→ **Input material**:
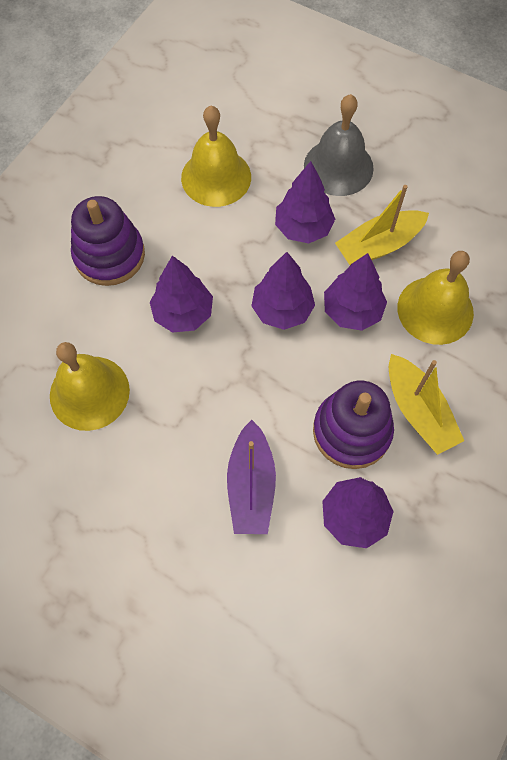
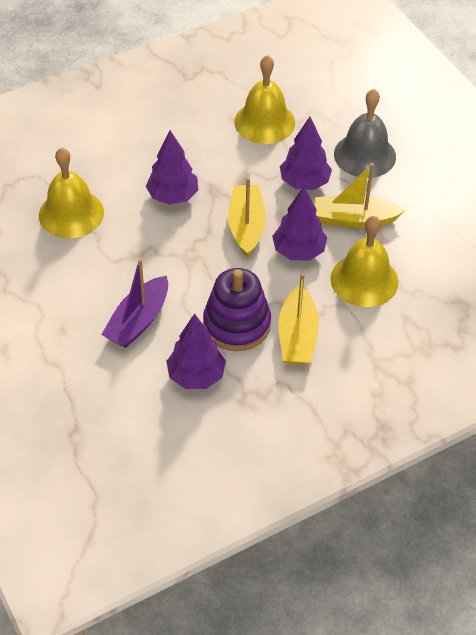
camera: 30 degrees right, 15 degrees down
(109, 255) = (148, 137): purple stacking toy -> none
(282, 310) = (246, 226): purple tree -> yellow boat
...
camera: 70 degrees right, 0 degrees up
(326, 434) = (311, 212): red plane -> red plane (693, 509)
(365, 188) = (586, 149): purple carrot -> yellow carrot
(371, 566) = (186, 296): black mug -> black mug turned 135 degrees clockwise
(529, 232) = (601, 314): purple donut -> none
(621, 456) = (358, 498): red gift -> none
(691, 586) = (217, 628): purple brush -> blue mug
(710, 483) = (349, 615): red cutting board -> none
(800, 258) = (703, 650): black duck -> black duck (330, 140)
...
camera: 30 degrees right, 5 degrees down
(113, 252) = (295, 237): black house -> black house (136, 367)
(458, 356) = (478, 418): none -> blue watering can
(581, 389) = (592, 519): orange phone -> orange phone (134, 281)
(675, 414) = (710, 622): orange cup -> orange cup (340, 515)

→ **About this exercise**:
Output the lines above exactly, but only those between the line holding "(710, 483) = (349, 615): red" and the line holding "(800, 258) = (703, 650): black", inclusive.

→ **Worked solution**:
(710, 483) = (349, 615): red cutting board -> none
(800, 258) = (703, 650): black duck -> black duck (330, 140)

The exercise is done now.